ACTIVITY:
The job is to find each line of the records below that includes the word "BUZZER" and copy it.

INPUT FOR THIS TASK:
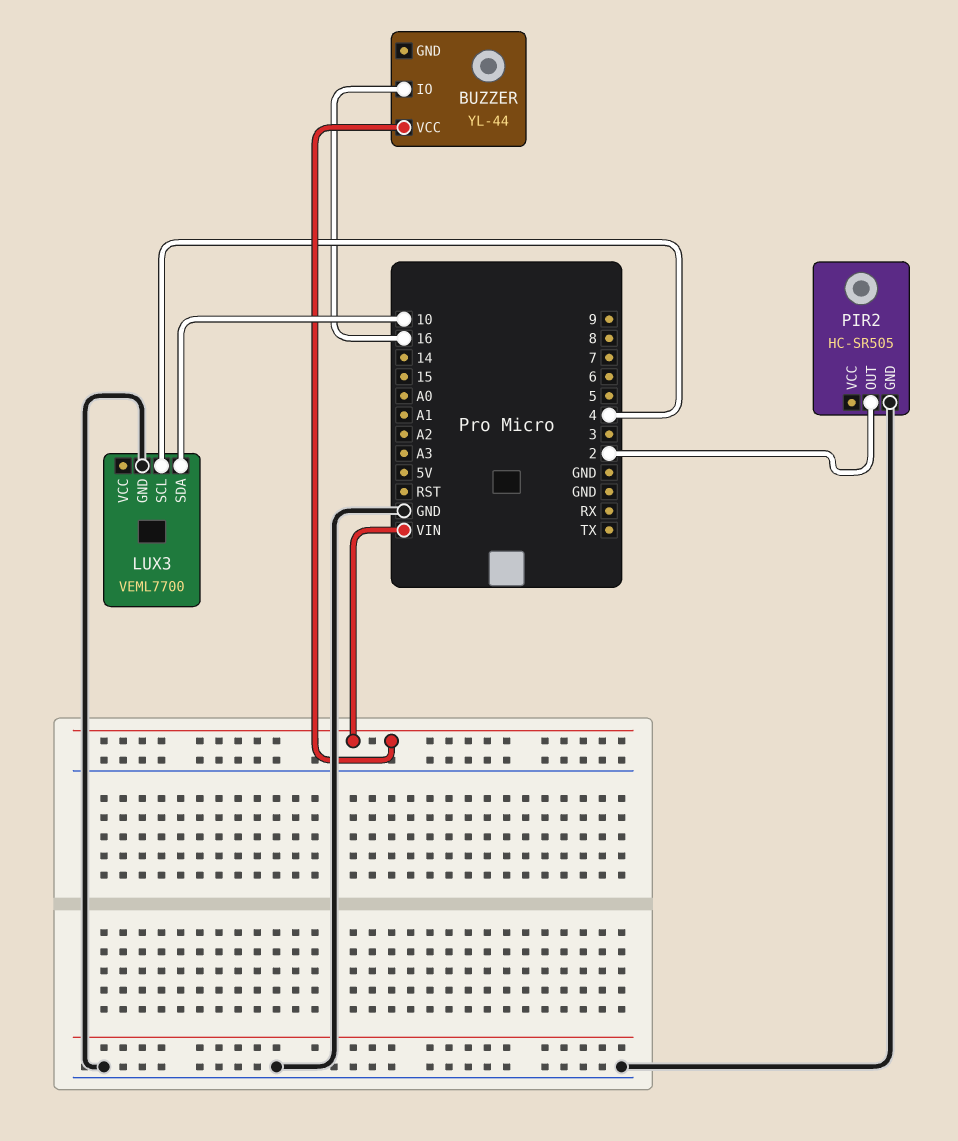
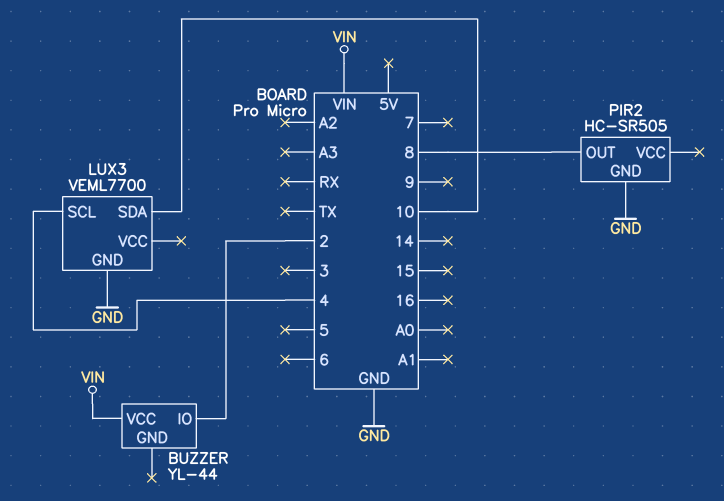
BUZZER pin IO: 16 -> 2
PIR2 pin OUT: 2 -> 8

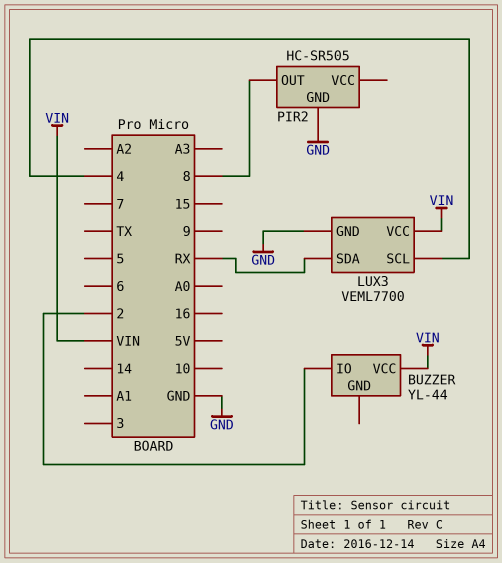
LUX3 pin SDA: 10 -> RX
LUX3 pin VCC: none -> VIN

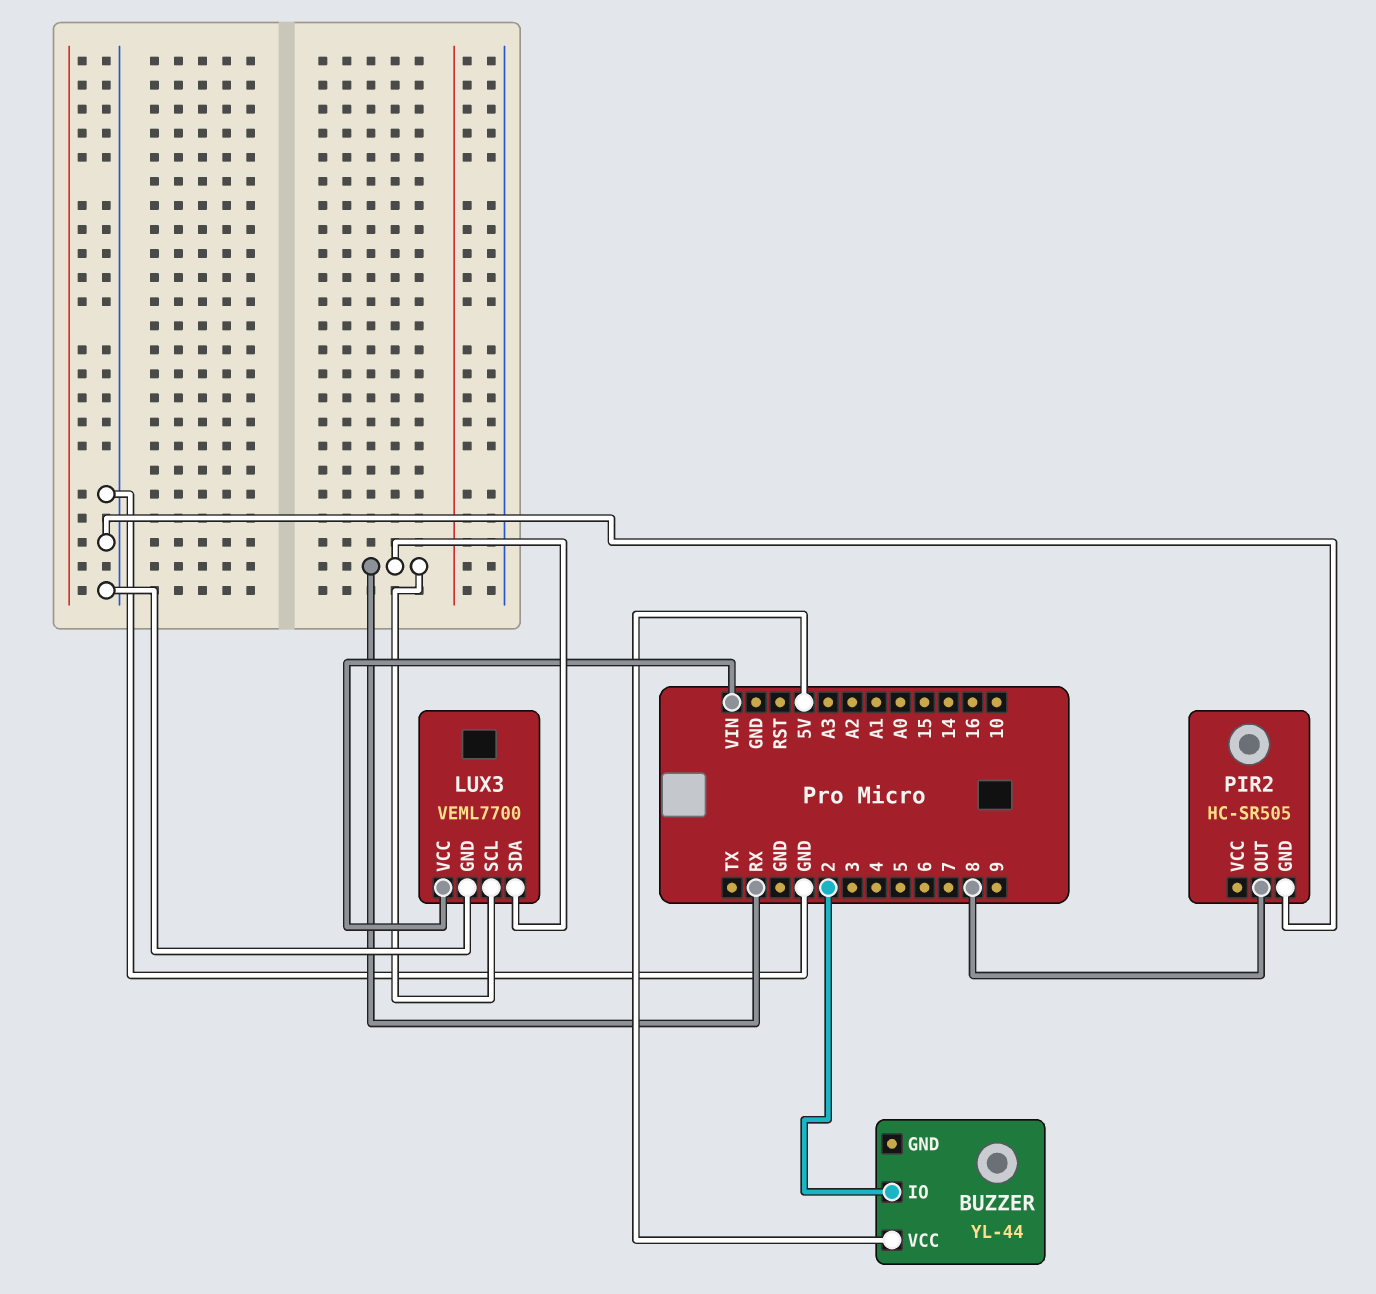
BUZZER pin VCC: VIN -> 5V
LUX3 pin SCL: 4 -> RX

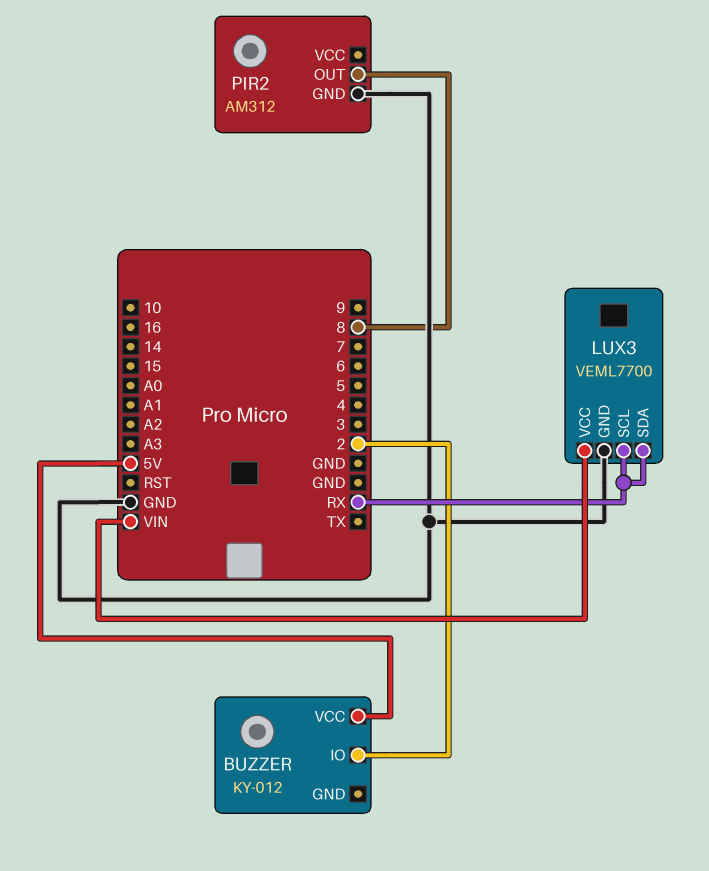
BUZZER: YL-44 -> KY-012
PIR2: HC-SR505 -> AM312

REPLY:
BUZZER pin IO: 16 -> 2
BUZZER pin VCC: VIN -> 5V
BUZZER: YL-44 -> KY-012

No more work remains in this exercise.